** Opening Given records block **

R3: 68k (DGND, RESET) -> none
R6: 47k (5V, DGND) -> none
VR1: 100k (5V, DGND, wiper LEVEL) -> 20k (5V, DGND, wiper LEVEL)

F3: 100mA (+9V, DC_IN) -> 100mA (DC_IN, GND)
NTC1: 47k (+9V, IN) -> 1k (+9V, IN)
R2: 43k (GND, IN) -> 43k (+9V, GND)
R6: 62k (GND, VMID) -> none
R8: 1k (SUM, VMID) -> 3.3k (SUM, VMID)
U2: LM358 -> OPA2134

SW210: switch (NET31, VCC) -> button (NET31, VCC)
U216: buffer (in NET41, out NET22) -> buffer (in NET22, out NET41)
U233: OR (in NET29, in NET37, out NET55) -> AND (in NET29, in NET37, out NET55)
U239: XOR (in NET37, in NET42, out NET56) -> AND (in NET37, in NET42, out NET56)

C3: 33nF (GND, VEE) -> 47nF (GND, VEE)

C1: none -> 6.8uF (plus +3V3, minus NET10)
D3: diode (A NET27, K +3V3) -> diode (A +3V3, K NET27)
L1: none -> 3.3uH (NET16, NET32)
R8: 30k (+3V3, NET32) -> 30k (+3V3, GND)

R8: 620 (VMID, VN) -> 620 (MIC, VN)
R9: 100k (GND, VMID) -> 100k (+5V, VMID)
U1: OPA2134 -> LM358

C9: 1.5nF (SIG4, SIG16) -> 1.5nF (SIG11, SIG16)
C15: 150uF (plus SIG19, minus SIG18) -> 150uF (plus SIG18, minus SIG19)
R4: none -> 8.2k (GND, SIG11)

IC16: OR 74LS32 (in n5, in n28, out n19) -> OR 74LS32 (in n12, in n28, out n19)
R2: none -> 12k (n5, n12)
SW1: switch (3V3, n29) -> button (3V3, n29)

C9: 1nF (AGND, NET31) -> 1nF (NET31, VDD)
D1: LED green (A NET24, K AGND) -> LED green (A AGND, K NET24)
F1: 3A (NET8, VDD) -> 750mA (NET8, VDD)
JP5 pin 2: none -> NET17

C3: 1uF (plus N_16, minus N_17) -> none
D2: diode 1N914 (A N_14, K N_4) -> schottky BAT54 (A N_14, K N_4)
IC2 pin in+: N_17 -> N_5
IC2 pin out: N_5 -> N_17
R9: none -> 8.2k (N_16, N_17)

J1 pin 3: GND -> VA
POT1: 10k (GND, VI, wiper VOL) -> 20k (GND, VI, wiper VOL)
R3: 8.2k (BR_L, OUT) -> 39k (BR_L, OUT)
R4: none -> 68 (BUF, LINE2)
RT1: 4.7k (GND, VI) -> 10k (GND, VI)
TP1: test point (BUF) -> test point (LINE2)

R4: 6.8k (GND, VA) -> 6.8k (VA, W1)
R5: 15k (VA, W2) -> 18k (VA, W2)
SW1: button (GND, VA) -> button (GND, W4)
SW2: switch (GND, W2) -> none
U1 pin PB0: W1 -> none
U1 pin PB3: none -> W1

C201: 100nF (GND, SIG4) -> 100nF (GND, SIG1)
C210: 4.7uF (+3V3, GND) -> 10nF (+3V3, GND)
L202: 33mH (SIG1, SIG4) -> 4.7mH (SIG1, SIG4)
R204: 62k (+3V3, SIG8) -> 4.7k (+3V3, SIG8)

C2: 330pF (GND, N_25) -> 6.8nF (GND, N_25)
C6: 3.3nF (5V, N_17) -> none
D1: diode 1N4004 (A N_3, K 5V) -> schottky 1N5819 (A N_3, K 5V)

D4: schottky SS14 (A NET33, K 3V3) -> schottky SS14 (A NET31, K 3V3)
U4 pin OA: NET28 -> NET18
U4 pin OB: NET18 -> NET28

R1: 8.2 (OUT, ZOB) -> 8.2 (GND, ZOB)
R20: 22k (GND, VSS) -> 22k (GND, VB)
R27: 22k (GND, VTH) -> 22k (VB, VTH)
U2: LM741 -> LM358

** Closing Given records block **

> _What to produce_
Working from the listing above, pick out every line that has "wiper" and copy it.

> _Answer space_
VR1: 100k (5V, DGND, wiper LEVEL) -> 20k (5V, DGND, wiper LEVEL)
POT1: 10k (GND, VI, wiper VOL) -> 20k (GND, VI, wiper VOL)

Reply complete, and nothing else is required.